═════ Entries ═════
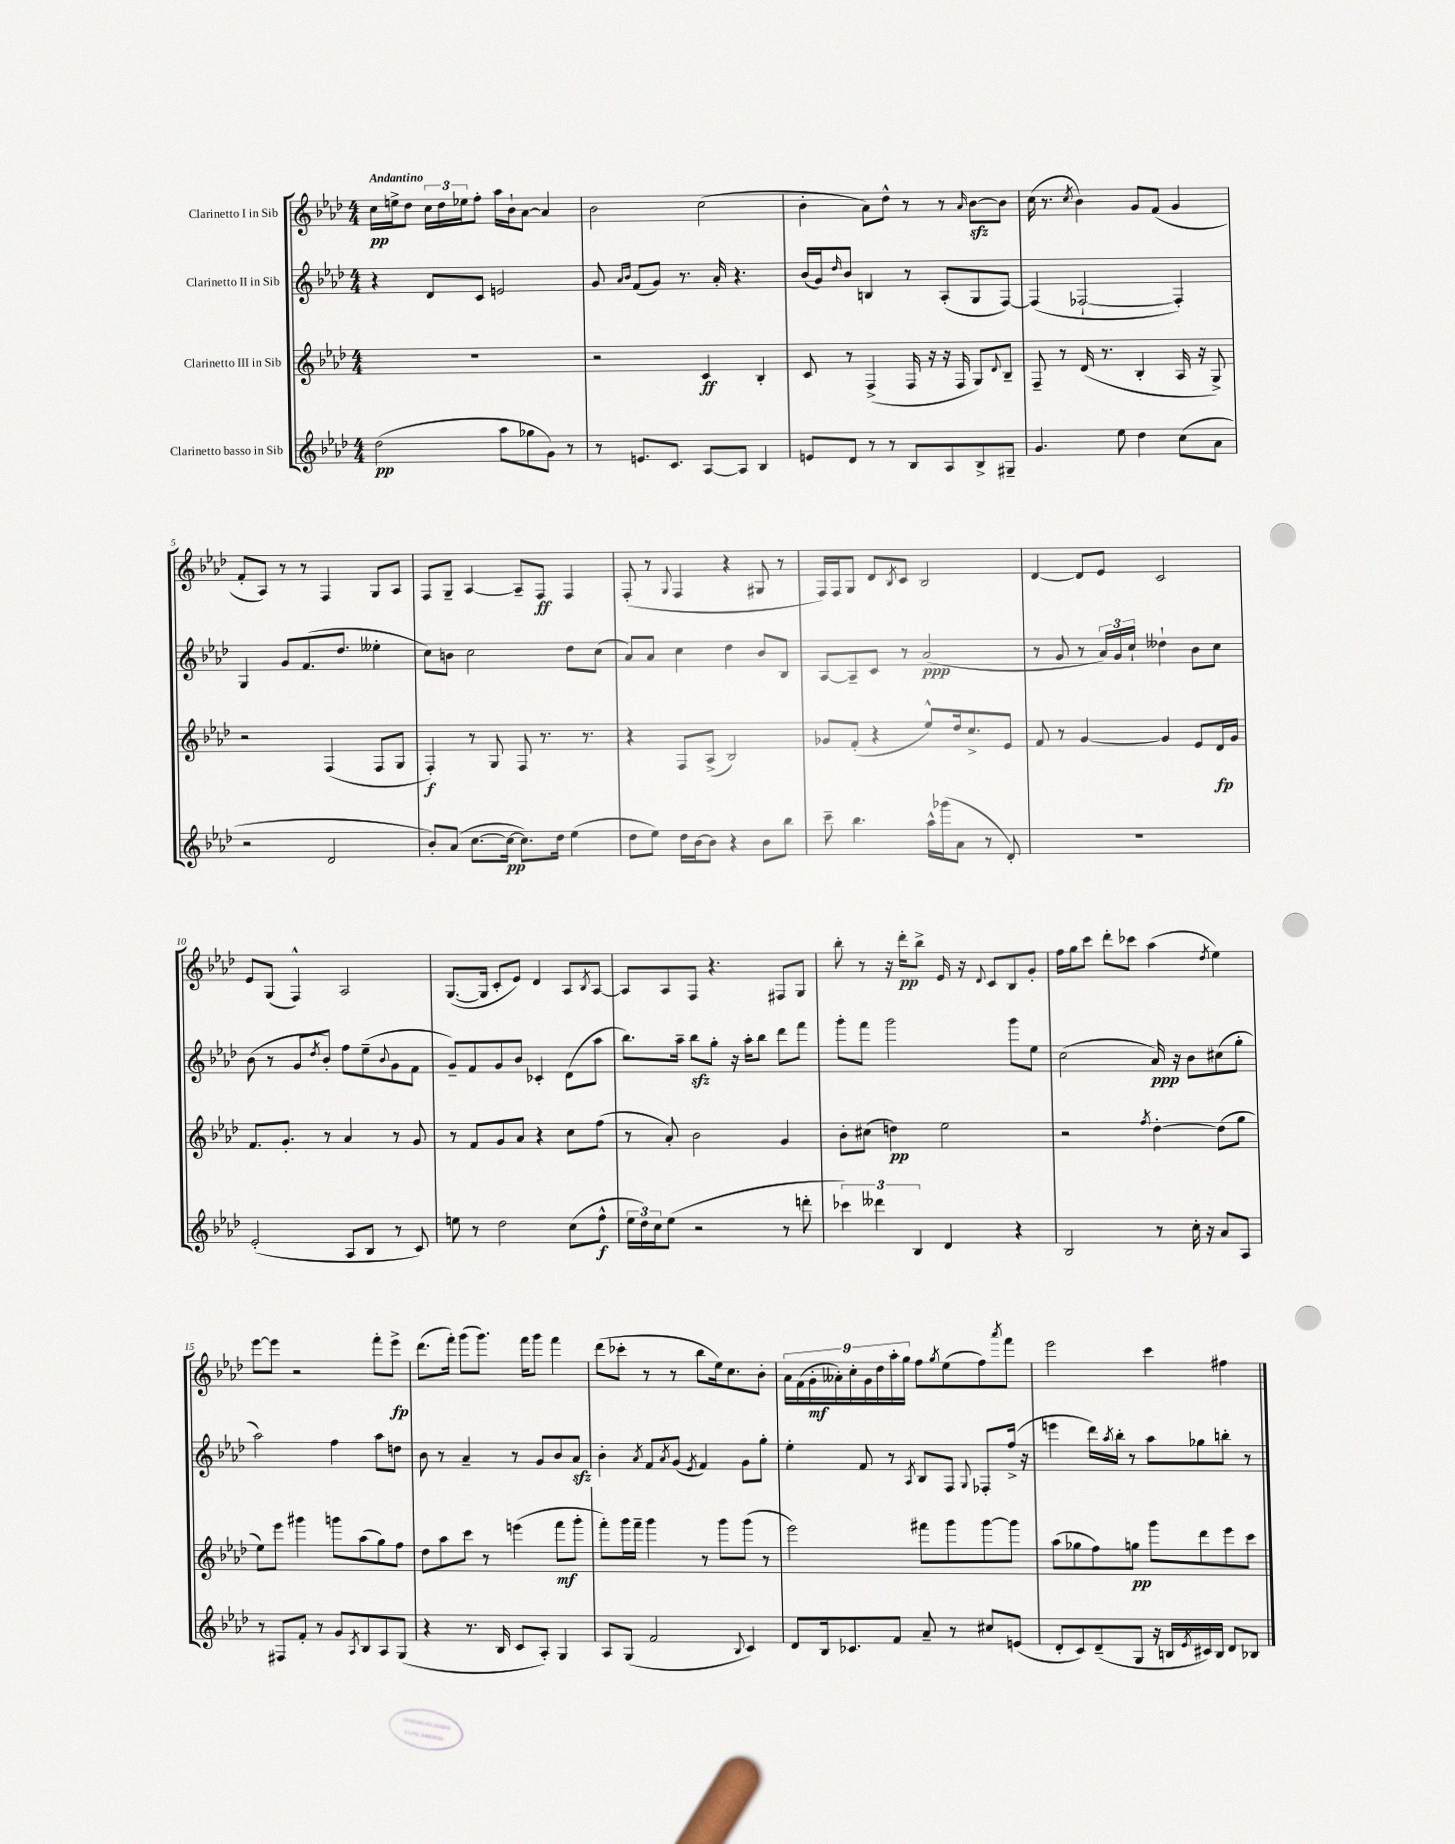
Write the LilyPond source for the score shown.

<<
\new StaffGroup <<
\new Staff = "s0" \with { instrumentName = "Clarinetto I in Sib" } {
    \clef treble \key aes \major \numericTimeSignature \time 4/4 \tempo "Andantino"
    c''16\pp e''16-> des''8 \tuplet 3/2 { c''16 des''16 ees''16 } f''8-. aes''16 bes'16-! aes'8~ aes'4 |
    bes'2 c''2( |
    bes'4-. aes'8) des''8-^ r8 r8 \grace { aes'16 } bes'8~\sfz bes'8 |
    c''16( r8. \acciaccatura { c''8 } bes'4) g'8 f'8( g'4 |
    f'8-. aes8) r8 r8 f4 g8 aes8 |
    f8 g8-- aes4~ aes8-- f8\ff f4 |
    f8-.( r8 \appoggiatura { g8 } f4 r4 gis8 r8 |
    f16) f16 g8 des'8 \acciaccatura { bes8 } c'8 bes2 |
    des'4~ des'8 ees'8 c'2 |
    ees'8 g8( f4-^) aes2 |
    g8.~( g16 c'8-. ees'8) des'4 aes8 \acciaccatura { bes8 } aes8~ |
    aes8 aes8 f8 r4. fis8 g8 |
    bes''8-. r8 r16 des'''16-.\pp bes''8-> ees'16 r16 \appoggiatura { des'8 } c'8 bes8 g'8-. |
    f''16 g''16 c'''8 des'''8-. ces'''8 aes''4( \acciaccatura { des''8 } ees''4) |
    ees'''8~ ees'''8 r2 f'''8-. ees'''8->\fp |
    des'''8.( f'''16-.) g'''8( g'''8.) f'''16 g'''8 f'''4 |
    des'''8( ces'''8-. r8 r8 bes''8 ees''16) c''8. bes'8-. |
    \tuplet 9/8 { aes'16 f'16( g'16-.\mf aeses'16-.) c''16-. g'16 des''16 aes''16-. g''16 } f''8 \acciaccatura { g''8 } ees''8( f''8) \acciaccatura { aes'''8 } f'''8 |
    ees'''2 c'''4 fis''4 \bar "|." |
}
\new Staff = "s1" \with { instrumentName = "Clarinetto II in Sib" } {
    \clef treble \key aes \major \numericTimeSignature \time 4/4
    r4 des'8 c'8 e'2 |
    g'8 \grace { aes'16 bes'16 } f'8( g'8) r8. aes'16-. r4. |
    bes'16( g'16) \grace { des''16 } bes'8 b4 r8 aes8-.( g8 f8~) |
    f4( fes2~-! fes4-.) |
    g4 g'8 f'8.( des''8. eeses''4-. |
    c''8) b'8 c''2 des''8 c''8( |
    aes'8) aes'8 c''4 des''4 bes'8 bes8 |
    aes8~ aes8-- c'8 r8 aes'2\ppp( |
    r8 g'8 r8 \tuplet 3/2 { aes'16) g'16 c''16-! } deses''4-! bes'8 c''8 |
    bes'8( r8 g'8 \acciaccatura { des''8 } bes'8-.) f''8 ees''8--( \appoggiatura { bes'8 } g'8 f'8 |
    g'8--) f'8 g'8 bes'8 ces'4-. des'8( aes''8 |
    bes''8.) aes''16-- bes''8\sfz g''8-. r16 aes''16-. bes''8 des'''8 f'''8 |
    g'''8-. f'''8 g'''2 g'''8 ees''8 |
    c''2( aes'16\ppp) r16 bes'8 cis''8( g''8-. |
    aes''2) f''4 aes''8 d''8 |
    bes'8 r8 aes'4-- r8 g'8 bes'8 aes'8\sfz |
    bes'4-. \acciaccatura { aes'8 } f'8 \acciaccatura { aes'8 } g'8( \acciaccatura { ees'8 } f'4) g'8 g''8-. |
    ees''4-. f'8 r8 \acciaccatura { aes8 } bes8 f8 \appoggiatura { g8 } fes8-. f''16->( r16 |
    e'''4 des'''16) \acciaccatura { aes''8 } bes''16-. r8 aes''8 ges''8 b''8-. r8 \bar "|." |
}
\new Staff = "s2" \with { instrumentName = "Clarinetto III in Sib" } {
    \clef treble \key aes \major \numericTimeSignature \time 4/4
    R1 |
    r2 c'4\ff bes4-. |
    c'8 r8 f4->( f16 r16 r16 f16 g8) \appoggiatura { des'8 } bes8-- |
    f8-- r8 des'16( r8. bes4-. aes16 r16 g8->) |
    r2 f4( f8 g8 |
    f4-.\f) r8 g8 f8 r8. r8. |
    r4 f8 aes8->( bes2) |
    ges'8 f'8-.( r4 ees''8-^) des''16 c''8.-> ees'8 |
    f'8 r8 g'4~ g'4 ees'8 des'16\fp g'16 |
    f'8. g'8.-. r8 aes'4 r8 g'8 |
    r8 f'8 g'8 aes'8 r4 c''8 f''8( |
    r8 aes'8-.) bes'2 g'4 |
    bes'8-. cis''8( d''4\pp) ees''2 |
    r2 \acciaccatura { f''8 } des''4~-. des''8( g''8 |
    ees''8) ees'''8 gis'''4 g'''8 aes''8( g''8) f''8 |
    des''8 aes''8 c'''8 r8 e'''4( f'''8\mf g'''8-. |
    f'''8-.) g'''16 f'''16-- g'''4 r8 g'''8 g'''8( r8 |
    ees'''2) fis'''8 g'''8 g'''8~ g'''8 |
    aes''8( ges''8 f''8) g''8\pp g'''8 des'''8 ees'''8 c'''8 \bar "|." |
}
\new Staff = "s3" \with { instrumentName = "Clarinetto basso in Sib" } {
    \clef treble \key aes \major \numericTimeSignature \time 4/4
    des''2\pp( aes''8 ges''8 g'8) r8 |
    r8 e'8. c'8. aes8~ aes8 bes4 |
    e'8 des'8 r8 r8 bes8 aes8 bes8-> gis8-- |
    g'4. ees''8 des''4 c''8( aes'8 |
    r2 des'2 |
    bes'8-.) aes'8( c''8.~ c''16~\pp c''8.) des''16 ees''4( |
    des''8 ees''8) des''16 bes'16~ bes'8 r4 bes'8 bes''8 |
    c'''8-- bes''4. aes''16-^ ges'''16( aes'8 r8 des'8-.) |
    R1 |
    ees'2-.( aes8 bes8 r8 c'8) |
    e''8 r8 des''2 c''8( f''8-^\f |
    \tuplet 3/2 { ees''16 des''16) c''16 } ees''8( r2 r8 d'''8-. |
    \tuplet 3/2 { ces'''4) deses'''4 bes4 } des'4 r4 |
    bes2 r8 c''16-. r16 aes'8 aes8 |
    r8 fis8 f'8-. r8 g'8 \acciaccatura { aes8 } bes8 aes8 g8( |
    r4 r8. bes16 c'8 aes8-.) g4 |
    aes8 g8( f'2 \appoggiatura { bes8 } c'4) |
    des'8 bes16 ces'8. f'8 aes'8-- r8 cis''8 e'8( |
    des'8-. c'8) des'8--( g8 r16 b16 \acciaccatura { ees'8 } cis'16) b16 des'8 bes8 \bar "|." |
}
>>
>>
═════
• **What is being asked**:
Locate every line above that contains the string "appoggiatura" and copy each one out in full.

• **Result of this exercise**:
    f8-.( r8 \appoggiatura { g8 } f4 r4 gis8 r8 |
    bes''8-. r8 r16 des'''16-.\pp bes''8-> ees'16 r16 \appoggiatura { des'8 } c'8 bes8 g'8-. |
    bes'8( r8 g'8 \acciaccatura { des''8 } bes'8-.) f''8 ees''8--( \appoggiatura { bes'8 } g'8 f'8 |
    ees''4-. f'8 r8 \acciaccatura { aes8 } bes8 f8 \appoggiatura { g8 } fes8-. f''16->( r16 |
    c'8 r8 f4->( f16 r16 r16 f16 g8) \appoggiatura { des'8 } bes8-- |
    aes8 g8( f'2 \appoggiatura { bes8 } c'4) |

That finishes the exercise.